Wherever the word "turquoise" appears in a line of the records, copy that line.
Top of THE RECORDS
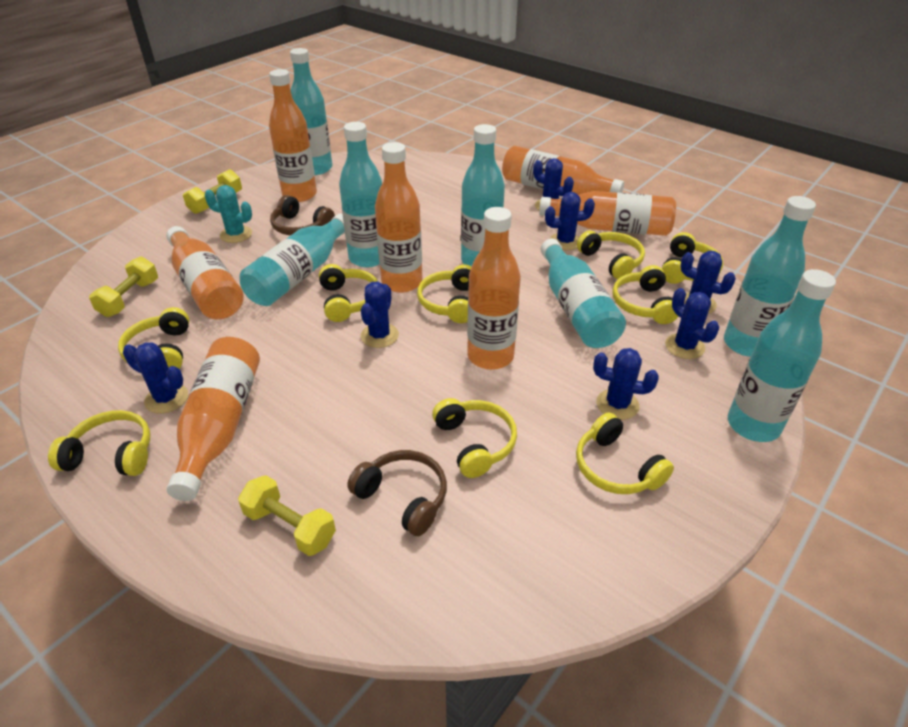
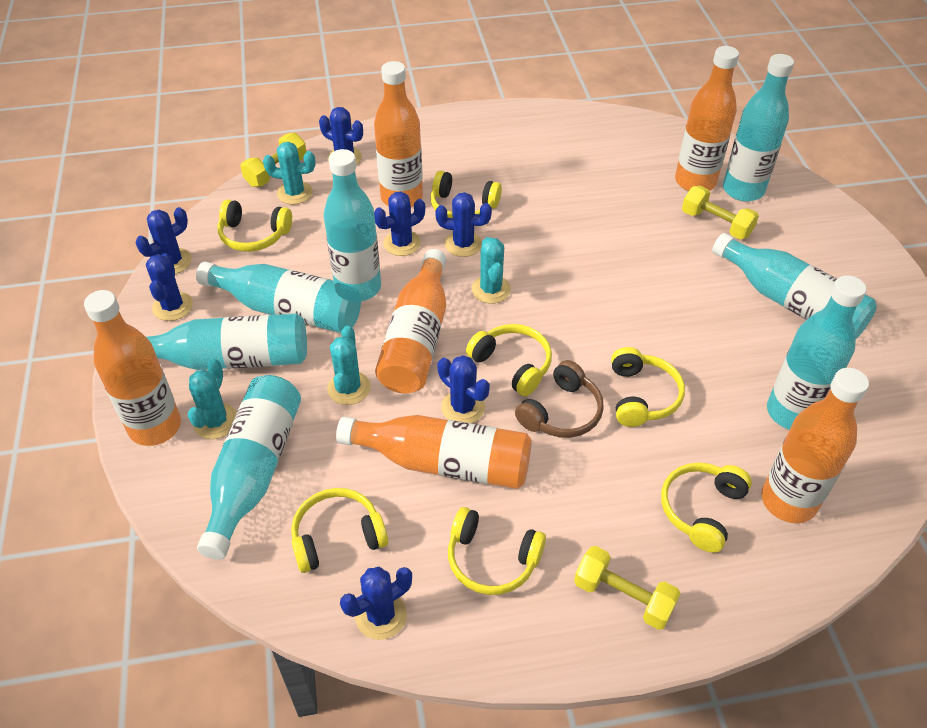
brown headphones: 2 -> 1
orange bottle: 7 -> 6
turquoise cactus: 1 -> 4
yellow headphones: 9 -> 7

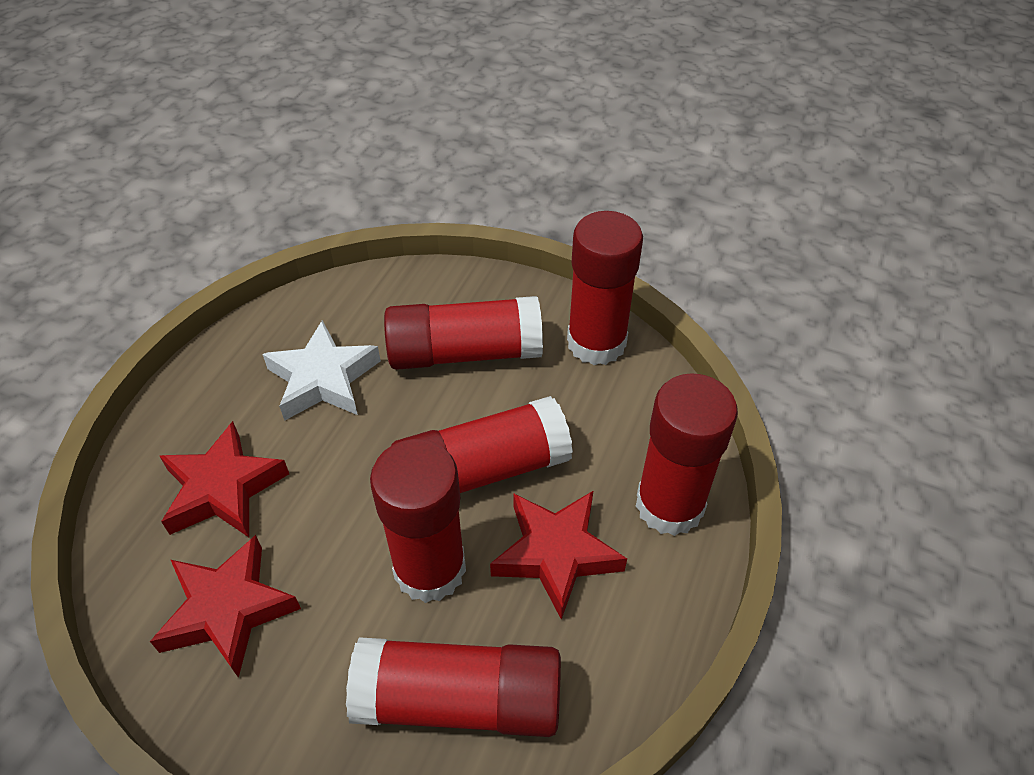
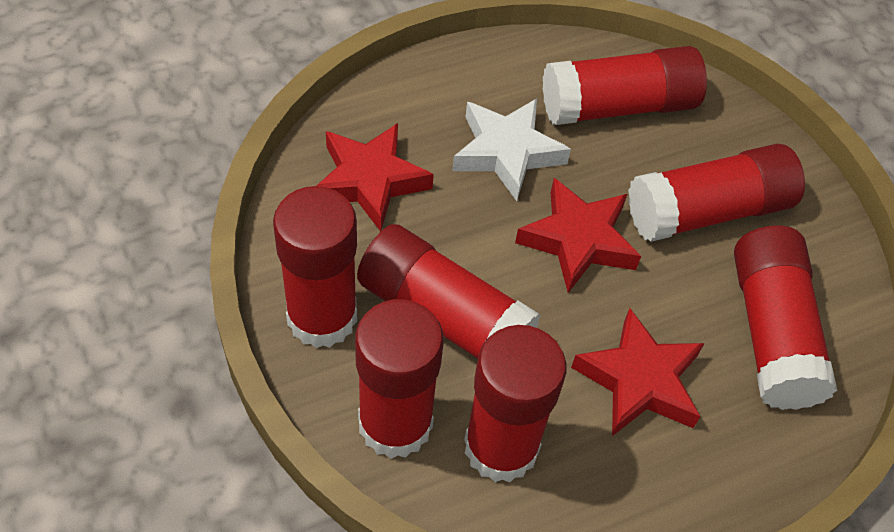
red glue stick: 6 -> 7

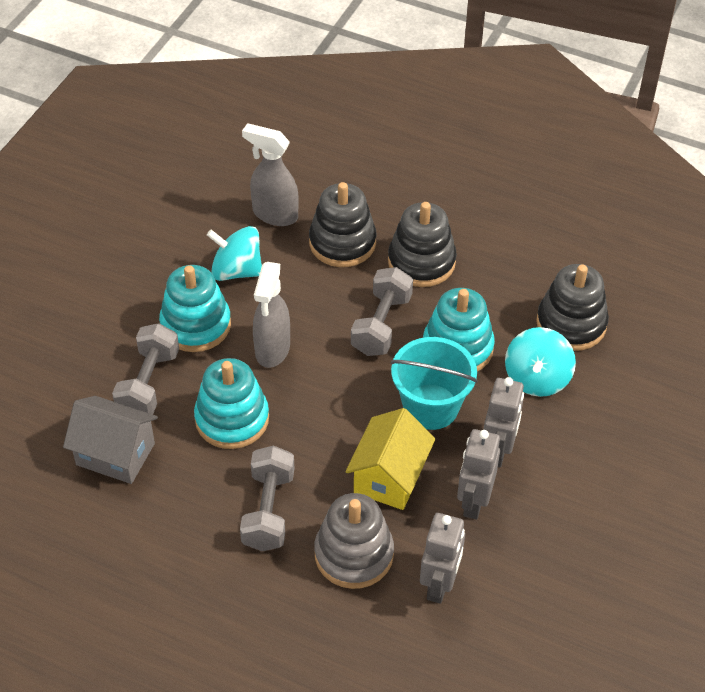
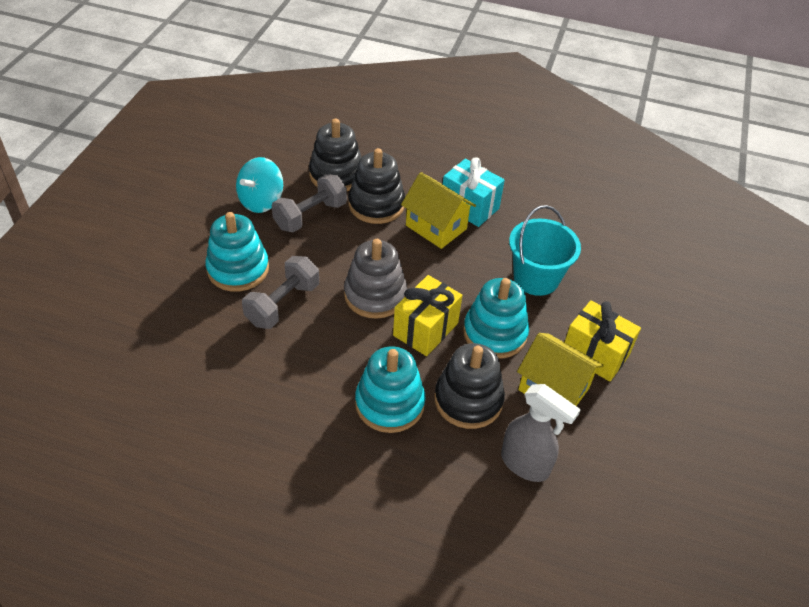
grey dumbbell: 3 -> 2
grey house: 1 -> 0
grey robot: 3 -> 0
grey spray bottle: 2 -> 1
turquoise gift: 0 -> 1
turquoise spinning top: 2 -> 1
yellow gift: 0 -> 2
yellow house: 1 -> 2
Bottom of THE RECORDS
● **TASK SOLUTION**
turquoise cactus: 1 -> 4
turquoise gift: 0 -> 1
turquoise spinning top: 2 -> 1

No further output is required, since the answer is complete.